__Work instructions__
For this exercise, please transcribe exactly and only the lines from the one containing "none -> purple plate H1 level 1" through the end of the material, both ends included, without pictures.

__Data extracts__
[Start of Attachment]
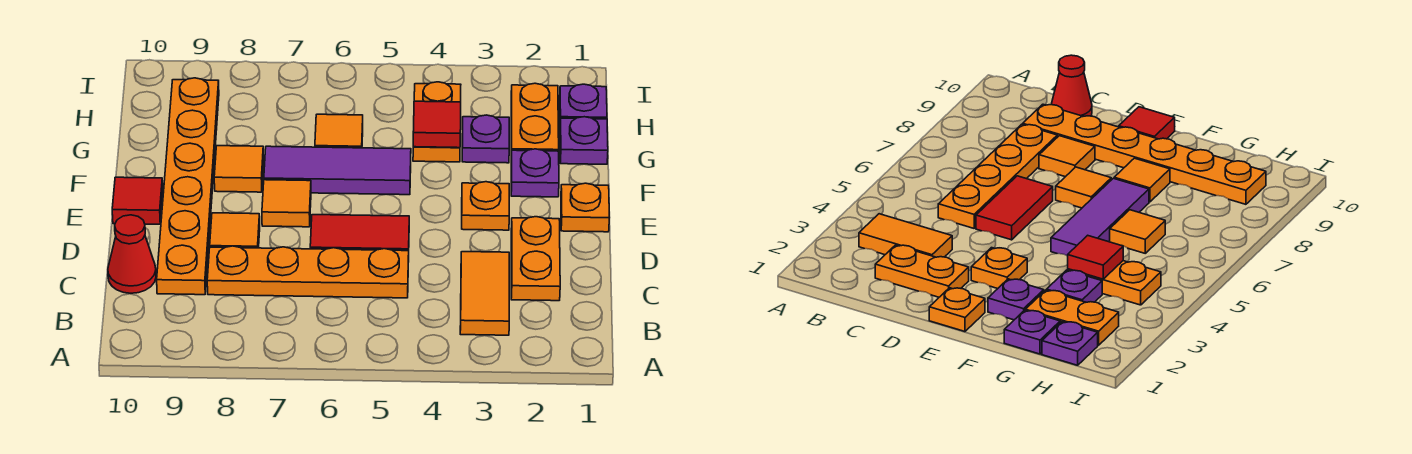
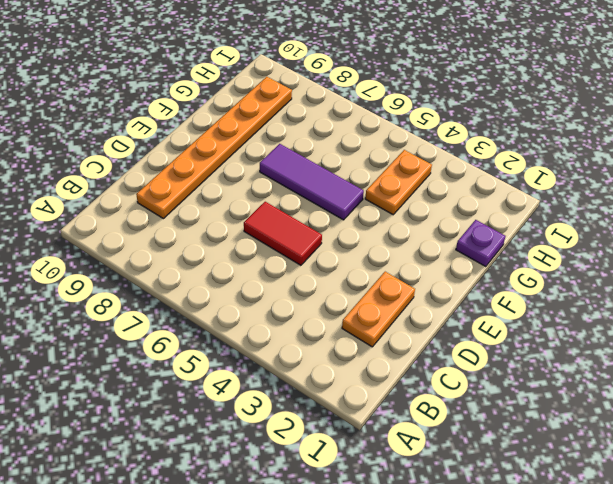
none -> orange tile B3:C3 level 1
none -> orange plate C5:C8 level 1
none -> red cone C10 level 1

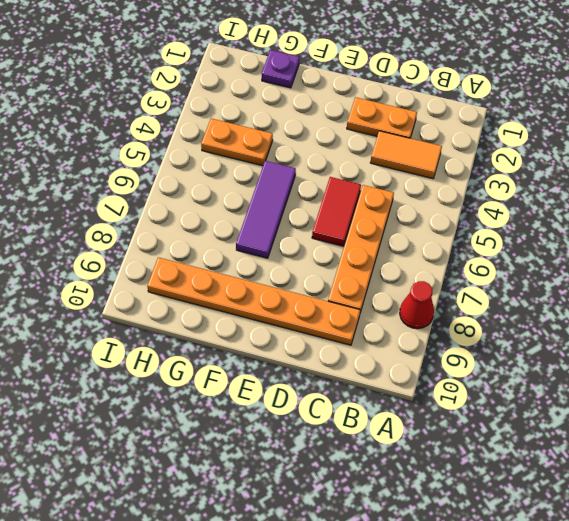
red cone A8 level 1 -> red cone C10 level 1
none -> orange tile D8 level 1
none -> orange plate E1 level 1
none -> orange plate E3 level 1

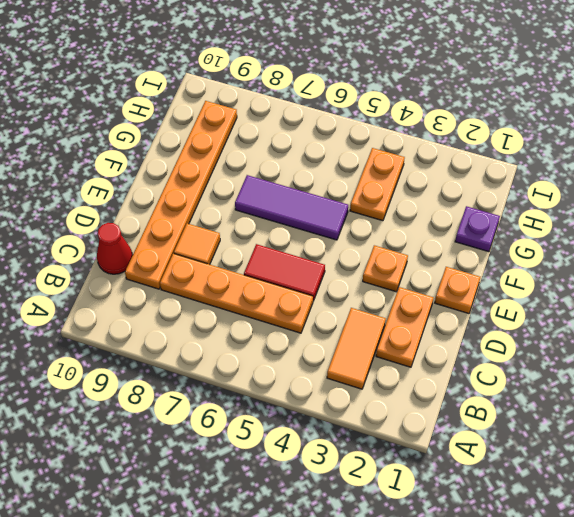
none -> orange tile E7 level 1
none -> red tile E10 level 1
none -> purple plate F2 level 1

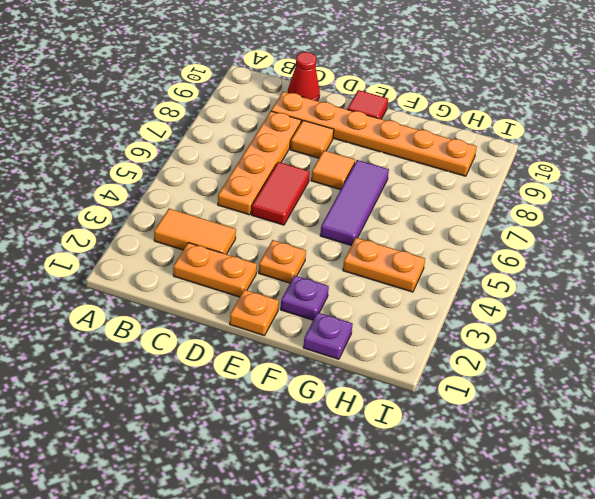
none -> orange tile F8 level 1
none -> orange plate G2:H2 level 1
none -> purple plate G3 level 1

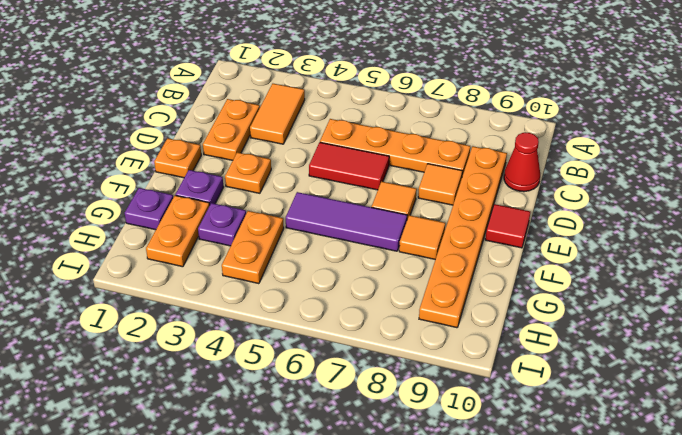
none -> orange tile G6 level 1
none -> purple plate H1 level 1
none -> red tile G4 level 2

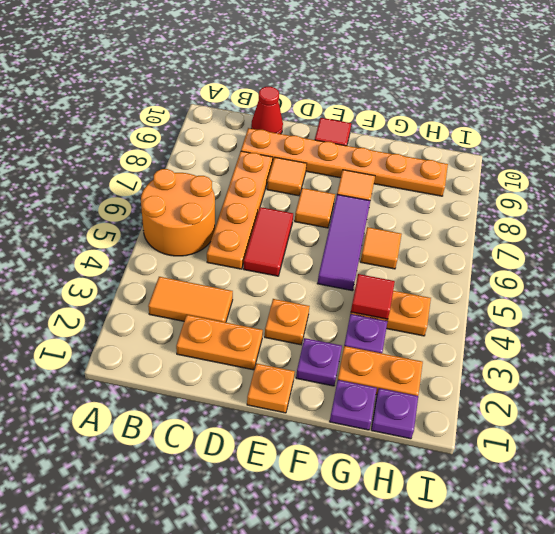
orange round brick A5:B6 level 1 -> none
[End of Attachment]
__Result of the exercise__
none -> purple plate H1 level 1
none -> red tile G4 level 2

orange round brick A5:B6 level 1 -> none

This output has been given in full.